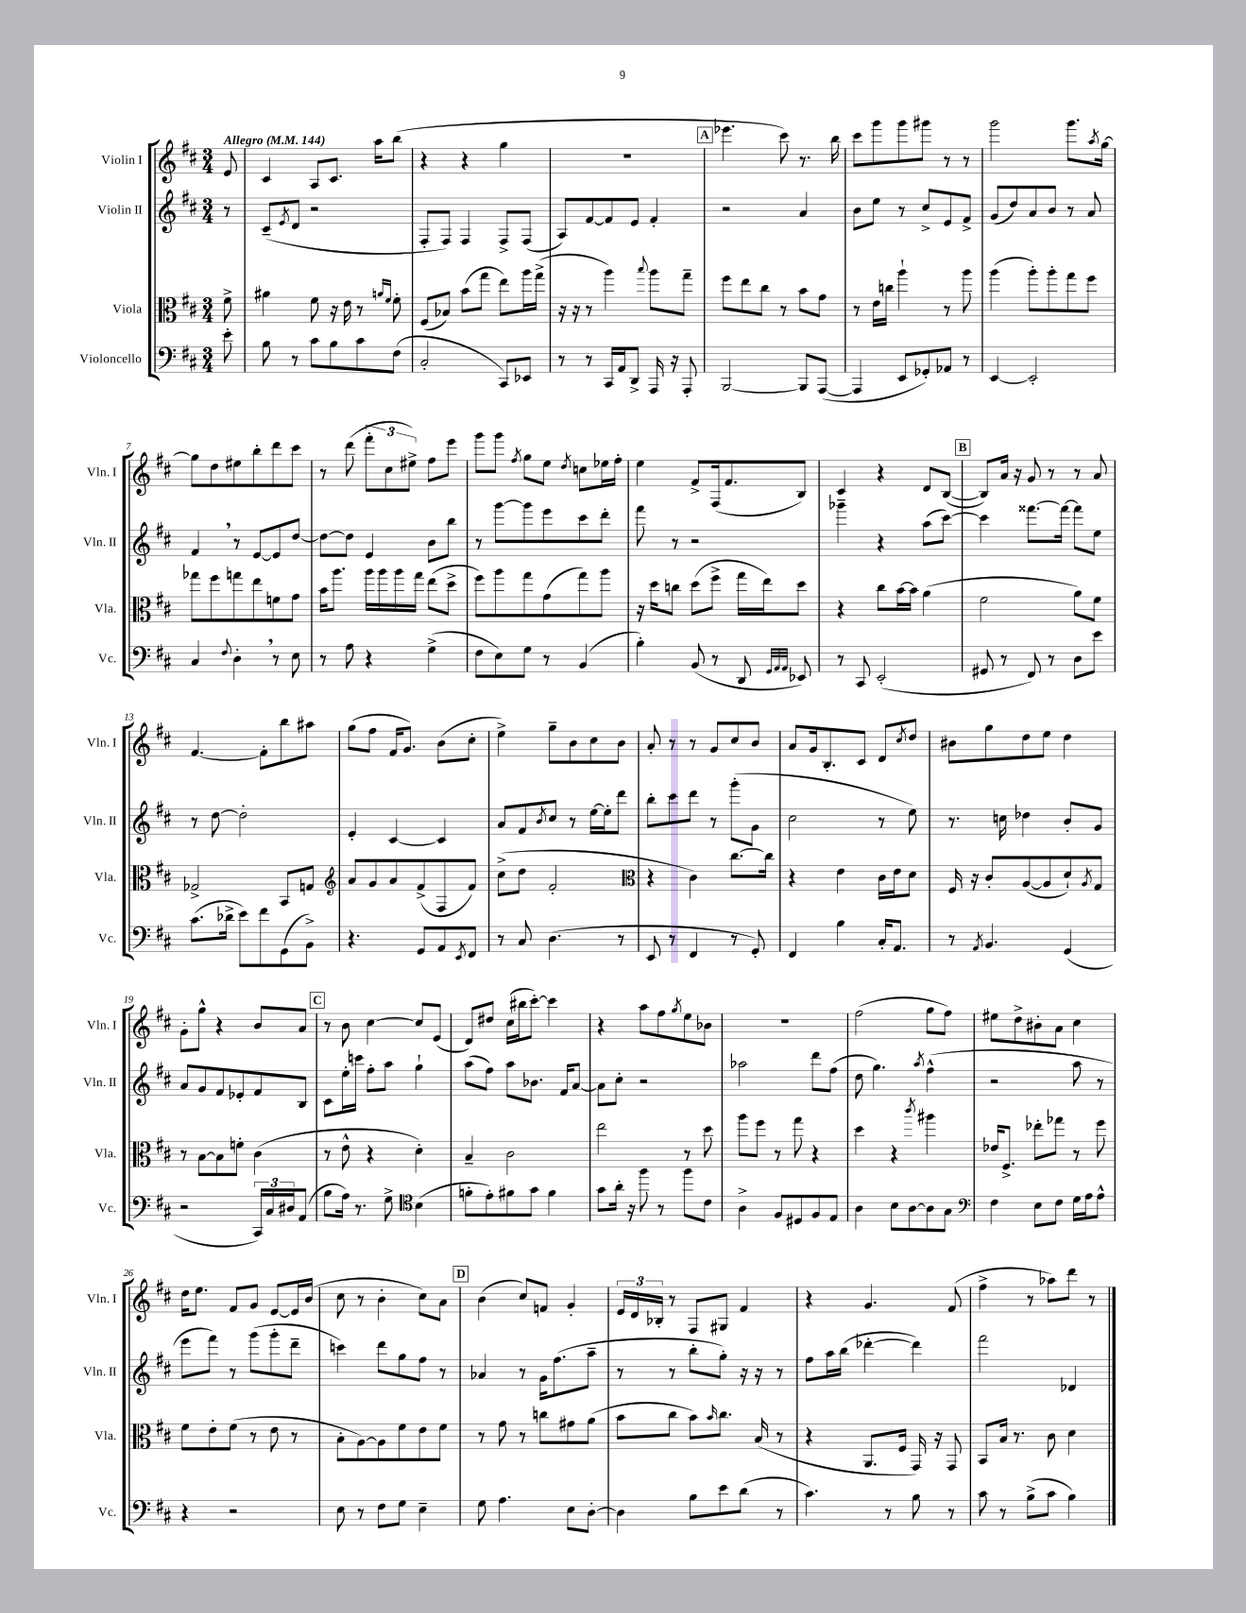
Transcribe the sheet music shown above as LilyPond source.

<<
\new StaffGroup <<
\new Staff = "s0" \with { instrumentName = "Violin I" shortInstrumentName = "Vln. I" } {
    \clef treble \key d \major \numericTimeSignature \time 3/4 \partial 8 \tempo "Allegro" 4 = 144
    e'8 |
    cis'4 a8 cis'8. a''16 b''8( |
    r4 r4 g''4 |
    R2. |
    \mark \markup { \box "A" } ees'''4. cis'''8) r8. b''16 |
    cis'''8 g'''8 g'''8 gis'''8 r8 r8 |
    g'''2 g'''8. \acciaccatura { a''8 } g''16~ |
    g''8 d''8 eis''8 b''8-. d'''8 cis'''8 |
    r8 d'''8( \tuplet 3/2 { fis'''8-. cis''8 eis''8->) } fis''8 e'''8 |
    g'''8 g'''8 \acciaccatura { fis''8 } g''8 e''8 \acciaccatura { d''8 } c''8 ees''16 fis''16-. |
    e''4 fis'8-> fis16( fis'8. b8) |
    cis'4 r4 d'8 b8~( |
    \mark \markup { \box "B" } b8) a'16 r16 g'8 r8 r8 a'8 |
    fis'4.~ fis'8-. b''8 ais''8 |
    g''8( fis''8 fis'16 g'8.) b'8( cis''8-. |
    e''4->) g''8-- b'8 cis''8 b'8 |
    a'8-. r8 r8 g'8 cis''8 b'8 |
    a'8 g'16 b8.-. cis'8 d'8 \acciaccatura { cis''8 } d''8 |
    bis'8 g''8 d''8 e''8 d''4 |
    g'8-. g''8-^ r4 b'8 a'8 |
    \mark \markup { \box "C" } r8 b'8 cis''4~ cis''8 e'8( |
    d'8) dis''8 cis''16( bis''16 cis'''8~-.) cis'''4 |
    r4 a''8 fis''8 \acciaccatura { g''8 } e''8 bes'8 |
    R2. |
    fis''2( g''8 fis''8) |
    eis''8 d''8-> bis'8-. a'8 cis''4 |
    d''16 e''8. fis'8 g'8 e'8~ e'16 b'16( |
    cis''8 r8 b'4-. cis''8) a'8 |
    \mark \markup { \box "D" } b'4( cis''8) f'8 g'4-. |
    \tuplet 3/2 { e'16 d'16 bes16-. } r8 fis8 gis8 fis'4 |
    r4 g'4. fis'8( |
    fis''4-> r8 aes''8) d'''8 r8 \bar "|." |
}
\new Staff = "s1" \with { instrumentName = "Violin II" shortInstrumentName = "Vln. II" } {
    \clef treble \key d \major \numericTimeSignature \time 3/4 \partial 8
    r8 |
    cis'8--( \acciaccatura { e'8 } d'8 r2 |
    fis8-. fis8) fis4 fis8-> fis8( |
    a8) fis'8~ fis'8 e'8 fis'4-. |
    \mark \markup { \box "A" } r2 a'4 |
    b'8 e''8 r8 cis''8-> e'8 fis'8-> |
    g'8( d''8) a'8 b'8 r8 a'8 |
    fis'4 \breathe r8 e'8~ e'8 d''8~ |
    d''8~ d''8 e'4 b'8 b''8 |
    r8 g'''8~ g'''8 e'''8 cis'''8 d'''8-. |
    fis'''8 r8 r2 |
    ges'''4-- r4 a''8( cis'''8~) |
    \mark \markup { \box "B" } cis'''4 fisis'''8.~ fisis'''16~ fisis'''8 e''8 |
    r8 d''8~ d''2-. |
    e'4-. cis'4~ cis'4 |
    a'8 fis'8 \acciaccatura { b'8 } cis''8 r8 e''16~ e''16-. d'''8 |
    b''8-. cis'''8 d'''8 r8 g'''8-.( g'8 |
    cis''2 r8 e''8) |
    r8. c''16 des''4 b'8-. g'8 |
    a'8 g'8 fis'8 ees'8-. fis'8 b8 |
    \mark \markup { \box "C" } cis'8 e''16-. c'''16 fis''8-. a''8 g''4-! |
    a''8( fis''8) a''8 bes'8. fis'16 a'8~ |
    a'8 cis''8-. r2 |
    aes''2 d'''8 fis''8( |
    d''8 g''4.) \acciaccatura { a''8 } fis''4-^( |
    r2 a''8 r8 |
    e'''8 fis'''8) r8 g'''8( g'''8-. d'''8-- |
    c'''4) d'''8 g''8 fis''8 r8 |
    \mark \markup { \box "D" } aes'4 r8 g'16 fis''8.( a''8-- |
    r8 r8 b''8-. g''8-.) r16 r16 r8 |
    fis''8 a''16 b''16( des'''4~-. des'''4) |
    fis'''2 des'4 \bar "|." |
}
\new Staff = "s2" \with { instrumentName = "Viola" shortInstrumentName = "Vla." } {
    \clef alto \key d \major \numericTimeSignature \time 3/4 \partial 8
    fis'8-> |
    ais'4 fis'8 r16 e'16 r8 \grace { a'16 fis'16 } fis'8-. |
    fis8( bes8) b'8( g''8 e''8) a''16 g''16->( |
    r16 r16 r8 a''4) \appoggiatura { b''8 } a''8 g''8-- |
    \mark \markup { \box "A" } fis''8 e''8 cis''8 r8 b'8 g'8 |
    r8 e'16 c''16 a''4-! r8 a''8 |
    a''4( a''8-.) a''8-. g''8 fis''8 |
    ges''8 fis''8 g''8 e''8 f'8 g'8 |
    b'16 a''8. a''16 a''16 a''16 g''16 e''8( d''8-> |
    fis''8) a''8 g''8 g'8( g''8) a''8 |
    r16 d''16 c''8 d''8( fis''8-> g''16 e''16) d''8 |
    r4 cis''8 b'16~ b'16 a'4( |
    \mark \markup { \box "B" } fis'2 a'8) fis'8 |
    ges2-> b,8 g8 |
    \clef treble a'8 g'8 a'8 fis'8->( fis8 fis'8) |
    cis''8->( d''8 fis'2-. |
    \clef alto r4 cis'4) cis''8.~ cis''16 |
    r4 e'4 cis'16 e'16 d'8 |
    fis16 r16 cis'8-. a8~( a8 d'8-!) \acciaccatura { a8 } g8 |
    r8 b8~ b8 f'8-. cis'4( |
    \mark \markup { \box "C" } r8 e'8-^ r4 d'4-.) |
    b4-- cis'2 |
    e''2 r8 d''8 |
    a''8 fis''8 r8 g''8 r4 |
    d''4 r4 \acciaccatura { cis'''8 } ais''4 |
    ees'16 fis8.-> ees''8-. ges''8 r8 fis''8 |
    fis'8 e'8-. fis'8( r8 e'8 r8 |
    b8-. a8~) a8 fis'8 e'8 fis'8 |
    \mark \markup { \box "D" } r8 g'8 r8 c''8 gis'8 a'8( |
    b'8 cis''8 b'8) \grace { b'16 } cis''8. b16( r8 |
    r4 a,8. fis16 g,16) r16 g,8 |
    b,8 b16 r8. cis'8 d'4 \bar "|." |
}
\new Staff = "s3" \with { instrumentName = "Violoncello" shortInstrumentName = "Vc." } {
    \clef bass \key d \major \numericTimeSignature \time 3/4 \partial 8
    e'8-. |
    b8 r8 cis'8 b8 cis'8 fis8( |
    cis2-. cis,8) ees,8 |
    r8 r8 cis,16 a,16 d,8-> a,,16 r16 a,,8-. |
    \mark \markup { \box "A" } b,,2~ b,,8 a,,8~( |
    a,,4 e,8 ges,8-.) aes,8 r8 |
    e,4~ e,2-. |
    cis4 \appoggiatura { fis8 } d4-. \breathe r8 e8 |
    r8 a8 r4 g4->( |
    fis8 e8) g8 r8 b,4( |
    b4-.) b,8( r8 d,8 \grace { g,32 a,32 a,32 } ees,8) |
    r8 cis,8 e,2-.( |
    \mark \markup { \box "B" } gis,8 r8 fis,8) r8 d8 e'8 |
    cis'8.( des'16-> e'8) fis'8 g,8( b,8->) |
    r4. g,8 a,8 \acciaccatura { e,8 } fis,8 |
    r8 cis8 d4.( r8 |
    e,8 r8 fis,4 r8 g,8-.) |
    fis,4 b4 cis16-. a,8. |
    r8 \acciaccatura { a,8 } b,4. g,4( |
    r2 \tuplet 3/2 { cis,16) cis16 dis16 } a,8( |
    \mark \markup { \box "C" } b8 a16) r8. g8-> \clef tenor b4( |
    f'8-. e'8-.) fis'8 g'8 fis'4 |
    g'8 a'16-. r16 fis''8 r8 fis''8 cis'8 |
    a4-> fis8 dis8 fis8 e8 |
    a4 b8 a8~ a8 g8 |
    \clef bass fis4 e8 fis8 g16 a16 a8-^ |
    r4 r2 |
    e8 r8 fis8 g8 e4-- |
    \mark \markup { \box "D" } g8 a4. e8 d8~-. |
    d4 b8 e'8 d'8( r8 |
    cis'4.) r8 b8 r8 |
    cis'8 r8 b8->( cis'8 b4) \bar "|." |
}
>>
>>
--------------------------------------------------
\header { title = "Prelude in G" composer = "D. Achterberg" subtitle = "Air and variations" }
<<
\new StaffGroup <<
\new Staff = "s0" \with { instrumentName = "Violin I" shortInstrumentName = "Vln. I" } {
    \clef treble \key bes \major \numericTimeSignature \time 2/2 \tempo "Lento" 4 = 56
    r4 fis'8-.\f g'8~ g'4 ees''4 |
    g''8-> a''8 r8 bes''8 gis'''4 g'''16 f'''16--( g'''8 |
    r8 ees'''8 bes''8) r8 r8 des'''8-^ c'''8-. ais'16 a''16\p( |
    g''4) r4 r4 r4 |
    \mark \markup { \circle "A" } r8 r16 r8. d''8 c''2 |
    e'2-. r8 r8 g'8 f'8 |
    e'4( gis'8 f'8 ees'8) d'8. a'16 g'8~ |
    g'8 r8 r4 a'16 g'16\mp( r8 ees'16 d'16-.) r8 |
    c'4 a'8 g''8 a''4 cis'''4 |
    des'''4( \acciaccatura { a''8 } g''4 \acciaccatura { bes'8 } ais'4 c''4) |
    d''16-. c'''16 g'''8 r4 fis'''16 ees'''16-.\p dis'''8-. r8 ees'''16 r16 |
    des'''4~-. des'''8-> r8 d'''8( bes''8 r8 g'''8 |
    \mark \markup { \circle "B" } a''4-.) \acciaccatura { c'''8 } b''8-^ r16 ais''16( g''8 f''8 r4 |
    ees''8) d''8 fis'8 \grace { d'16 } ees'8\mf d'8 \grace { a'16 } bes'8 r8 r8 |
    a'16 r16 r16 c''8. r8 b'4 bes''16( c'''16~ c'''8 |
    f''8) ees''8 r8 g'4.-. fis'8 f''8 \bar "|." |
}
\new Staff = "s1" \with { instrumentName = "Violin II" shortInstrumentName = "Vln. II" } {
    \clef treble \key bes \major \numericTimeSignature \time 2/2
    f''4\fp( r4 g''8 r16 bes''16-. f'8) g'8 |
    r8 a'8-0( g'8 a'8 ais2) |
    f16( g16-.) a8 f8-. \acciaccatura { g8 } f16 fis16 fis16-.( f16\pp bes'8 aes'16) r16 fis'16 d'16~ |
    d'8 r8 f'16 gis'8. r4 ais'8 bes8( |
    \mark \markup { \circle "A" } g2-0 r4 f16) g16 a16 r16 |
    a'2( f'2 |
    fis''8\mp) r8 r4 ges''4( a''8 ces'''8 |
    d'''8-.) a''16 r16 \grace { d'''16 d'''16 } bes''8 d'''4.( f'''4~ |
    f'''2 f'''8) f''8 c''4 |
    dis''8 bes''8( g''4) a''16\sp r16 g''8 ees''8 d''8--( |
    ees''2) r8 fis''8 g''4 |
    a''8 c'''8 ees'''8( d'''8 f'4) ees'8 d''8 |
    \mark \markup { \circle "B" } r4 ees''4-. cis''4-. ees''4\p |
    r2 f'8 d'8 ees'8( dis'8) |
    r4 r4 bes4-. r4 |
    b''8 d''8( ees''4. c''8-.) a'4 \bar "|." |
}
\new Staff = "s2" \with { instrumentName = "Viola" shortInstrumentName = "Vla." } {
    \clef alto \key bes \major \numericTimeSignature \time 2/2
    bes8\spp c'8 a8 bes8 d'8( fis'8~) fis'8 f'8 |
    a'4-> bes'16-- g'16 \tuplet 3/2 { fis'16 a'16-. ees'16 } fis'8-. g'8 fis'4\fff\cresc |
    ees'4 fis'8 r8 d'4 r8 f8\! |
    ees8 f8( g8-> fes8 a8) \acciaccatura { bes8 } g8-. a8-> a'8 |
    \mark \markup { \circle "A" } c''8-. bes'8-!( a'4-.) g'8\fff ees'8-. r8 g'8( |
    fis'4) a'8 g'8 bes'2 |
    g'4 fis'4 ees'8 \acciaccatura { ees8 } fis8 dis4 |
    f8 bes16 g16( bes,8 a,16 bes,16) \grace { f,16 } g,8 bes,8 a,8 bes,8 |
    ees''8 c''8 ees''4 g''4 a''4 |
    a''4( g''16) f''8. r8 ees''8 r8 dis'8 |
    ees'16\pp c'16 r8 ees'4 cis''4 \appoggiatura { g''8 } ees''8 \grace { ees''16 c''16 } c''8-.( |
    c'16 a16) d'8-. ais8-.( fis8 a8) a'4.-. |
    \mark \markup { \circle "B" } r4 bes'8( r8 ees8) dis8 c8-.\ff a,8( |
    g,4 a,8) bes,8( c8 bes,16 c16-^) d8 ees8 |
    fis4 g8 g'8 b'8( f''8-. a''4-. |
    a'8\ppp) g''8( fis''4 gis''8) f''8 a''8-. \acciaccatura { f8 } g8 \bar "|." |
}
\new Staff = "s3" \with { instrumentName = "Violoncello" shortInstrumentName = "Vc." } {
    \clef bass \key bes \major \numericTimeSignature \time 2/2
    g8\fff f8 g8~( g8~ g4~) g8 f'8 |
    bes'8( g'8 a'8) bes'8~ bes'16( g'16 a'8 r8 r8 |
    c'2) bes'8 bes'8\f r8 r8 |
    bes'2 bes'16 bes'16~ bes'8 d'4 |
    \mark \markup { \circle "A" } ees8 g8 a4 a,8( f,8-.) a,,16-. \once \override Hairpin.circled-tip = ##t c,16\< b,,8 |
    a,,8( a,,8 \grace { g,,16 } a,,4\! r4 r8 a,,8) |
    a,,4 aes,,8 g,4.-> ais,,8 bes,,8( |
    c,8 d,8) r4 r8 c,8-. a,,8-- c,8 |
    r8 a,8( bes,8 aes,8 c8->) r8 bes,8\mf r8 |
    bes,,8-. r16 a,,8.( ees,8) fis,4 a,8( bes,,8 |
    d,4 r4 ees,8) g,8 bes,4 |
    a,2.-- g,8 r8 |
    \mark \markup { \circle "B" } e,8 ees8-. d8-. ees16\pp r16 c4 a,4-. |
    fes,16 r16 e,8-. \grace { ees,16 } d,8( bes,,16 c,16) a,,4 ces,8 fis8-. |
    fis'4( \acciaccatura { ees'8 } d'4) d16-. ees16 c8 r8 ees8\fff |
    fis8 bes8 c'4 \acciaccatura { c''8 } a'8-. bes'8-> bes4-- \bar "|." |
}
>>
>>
--------------------------------------------------
■ **WHAT IS EXPECTED**
Copy out every line of the data above that contains the string "numericTimeSignature".

■ **SOLUTION FOR THIS TASK**
    \clef treble \key d \major \numericTimeSignature \time 3/4 \partial 8 \tempo "Allegro" 4 = 144
    \clef treble \key d \major \numericTimeSignature \time 3/4 \partial 8
    \clef alto \key d \major \numericTimeSignature \time 3/4 \partial 8
    \clef bass \key d \major \numericTimeSignature \time 3/4 \partial 8
    \clef treble \key bes \major \numericTimeSignature \time 2/2 \tempo "Lento" 4 = 56
    \clef treble \key bes \major \numericTimeSignature \time 2/2
    \clef alto \key bes \major \numericTimeSignature \time 2/2
    \clef bass \key bes \major \numericTimeSignature \time 2/2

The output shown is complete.